### REQUIRED TASK
Rewrite the items starting at the line that contains "This is a 0.05" and ending at the last item, changing "aerial" to "overhead" and leaving everything else as it is.

### STORED RECORDS
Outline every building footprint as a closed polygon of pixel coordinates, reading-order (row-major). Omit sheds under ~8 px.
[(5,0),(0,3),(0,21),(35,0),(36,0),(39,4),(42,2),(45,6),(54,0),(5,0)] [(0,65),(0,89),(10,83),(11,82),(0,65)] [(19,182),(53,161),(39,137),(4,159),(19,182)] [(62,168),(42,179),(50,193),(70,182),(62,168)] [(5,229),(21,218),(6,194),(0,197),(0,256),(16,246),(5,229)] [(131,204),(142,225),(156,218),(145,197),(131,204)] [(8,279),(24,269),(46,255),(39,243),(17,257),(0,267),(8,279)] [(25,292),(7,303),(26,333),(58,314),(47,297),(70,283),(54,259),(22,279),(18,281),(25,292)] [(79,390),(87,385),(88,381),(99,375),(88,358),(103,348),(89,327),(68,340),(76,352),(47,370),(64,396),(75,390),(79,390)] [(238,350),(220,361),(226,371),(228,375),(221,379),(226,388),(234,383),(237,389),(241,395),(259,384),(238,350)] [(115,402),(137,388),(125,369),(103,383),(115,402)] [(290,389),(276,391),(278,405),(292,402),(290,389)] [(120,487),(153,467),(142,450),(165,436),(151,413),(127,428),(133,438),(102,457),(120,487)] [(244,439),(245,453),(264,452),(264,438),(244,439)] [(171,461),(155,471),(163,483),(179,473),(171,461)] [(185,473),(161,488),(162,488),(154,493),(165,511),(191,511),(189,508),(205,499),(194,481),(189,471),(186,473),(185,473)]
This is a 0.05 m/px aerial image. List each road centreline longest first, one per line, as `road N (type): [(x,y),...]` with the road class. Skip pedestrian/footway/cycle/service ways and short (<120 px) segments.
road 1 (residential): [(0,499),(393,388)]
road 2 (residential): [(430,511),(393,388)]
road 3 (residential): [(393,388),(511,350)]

### REPLY
This is a 0.05 m/px overhead image. List each road centreline longest first, one per line, as `road N (type): [(x,y),...]` with the road class. Skip pedestrian/footway/cycle/service ways and short (<120 px) segments.
road 1 (residential): [(0,499),(393,388)]
road 2 (residential): [(430,511),(393,388)]
road 3 (residential): [(393,388),(511,350)]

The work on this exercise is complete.